INFORMATION SHOWN »
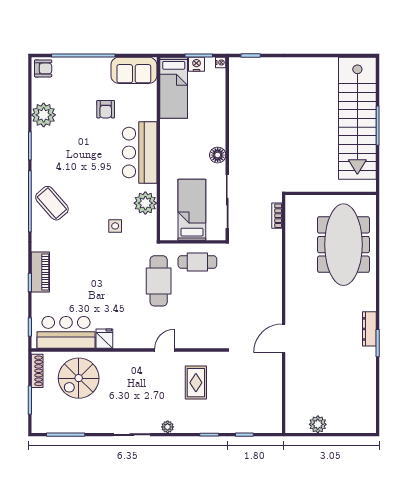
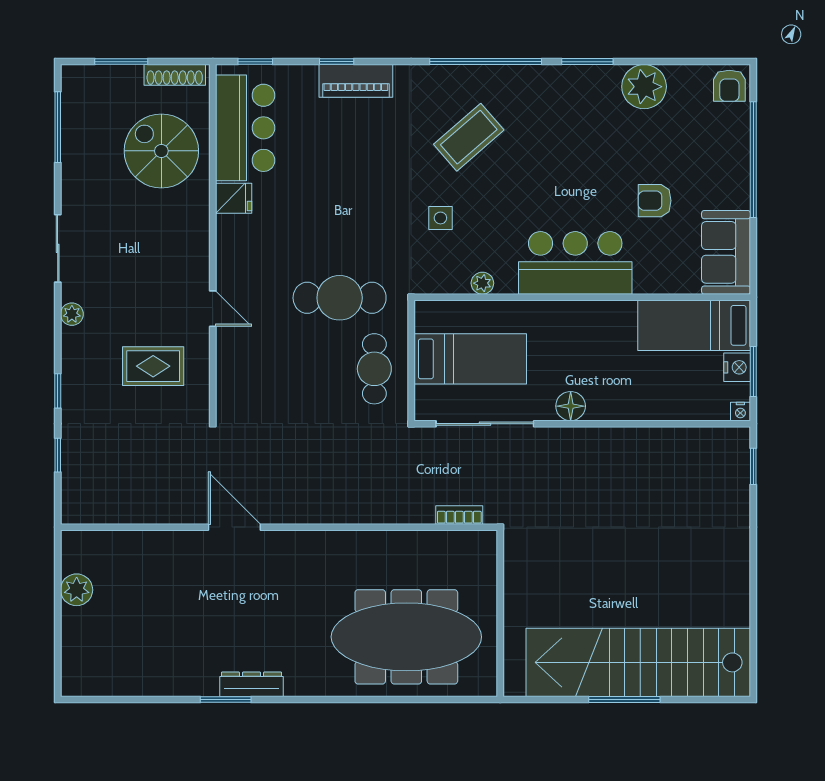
coffee table: (52, 203) -> (469, 137), moved
plant: (145, 203) -> (482, 283), width x0.53, depth x0.53

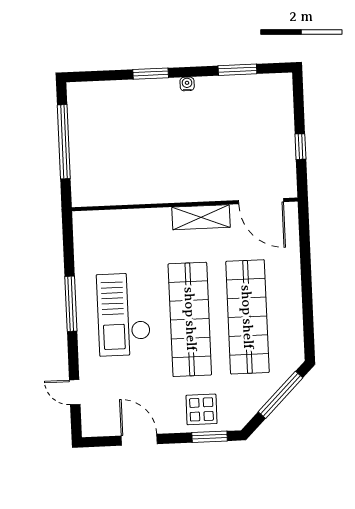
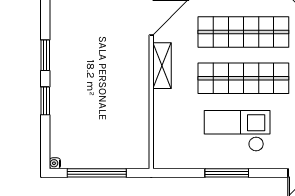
window: (237, 70) -> (45, 55), moved
water cooler: (187, 84) -> (55, 163), moved
checkout: (124, 314) -> (237, 131), turned 180

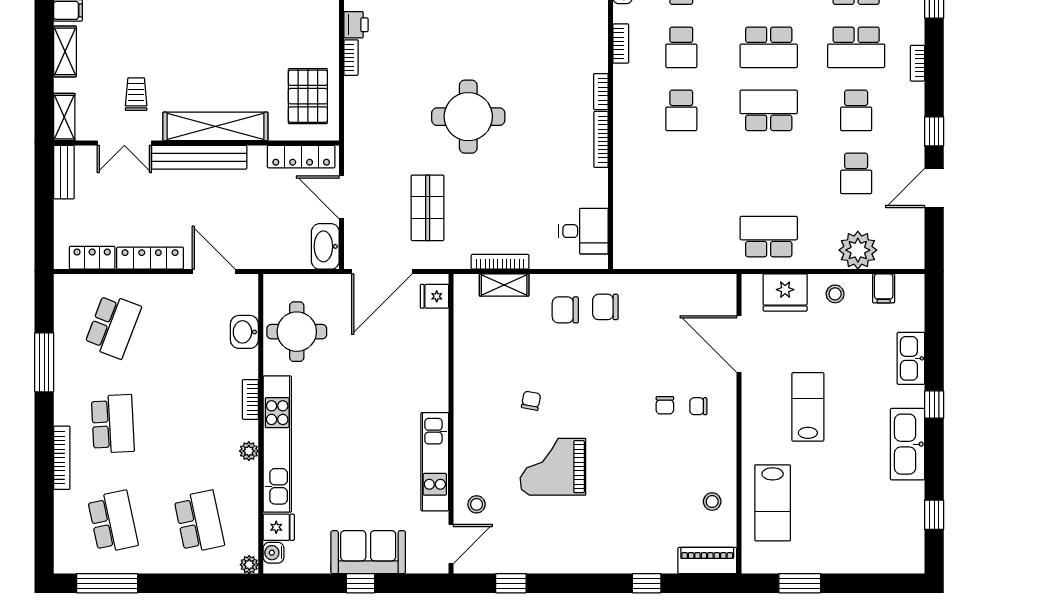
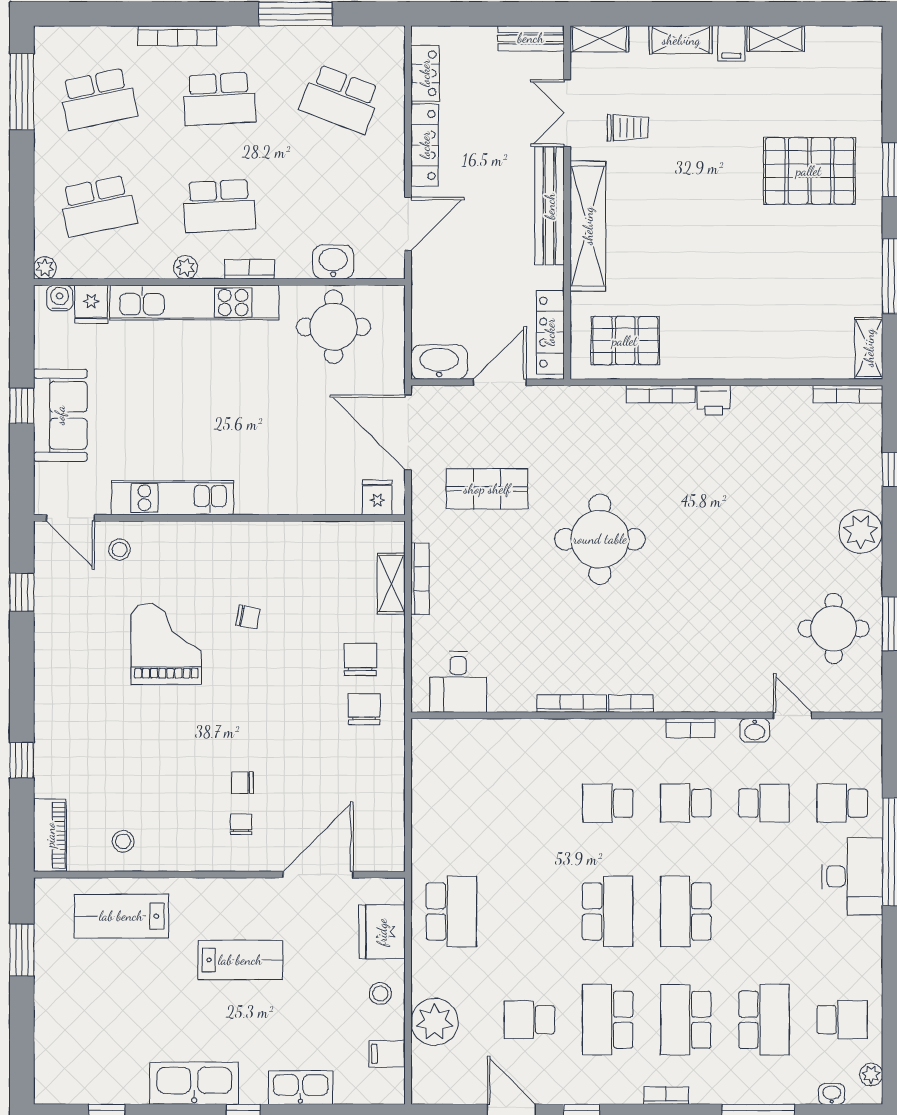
bookcase: (351, 58) -> (661, 394), width x1.56
school desk: (856, 110) -> (608, 1020), width x1.85
school desk: (199, 424) -> (219, 206), added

TASK GOAL » Only these are to be transcribed: the line with "bookcase: (351, 58)" and every line after it through the last line of the entries, each exactly.

RESULT OF THIS TASK »
bookcase: (351, 58) -> (661, 394), width x1.56
school desk: (856, 110) -> (608, 1020), width x1.85
school desk: (199, 424) -> (219, 206), added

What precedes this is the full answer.